* [Task inputs]:
^^^^^^^^
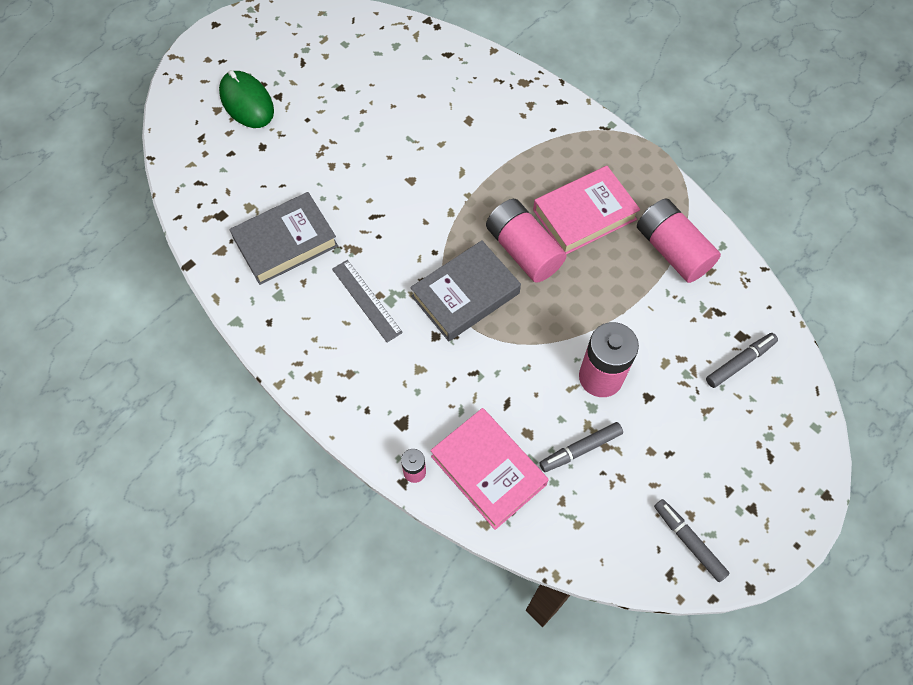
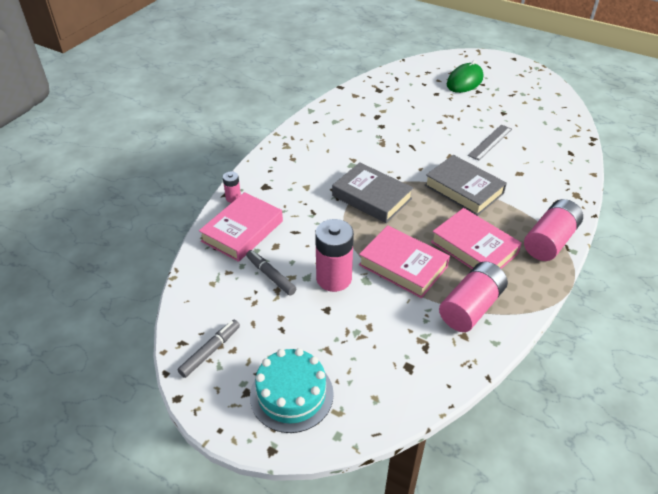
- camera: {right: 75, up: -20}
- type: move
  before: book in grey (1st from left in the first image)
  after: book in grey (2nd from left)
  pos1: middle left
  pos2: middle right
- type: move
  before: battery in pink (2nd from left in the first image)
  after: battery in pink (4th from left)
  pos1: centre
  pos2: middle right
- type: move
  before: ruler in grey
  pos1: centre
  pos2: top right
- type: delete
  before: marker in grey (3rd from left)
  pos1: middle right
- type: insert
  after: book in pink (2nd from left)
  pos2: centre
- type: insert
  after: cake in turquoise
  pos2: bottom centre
^^^^^^^^
* [Instructions to follow]:
Could you print, exactly and with nothing else, the lines from the one containing "- type: delete" through the last line of the records above?

* [Solved exercise]:
- type: delete
  before: marker in grey (3rd from left)
  pos1: middle right
- type: insert
  after: book in pink (2nd from left)
  pos2: centre
- type: insert
  after: cake in turquoise
  pos2: bottom centre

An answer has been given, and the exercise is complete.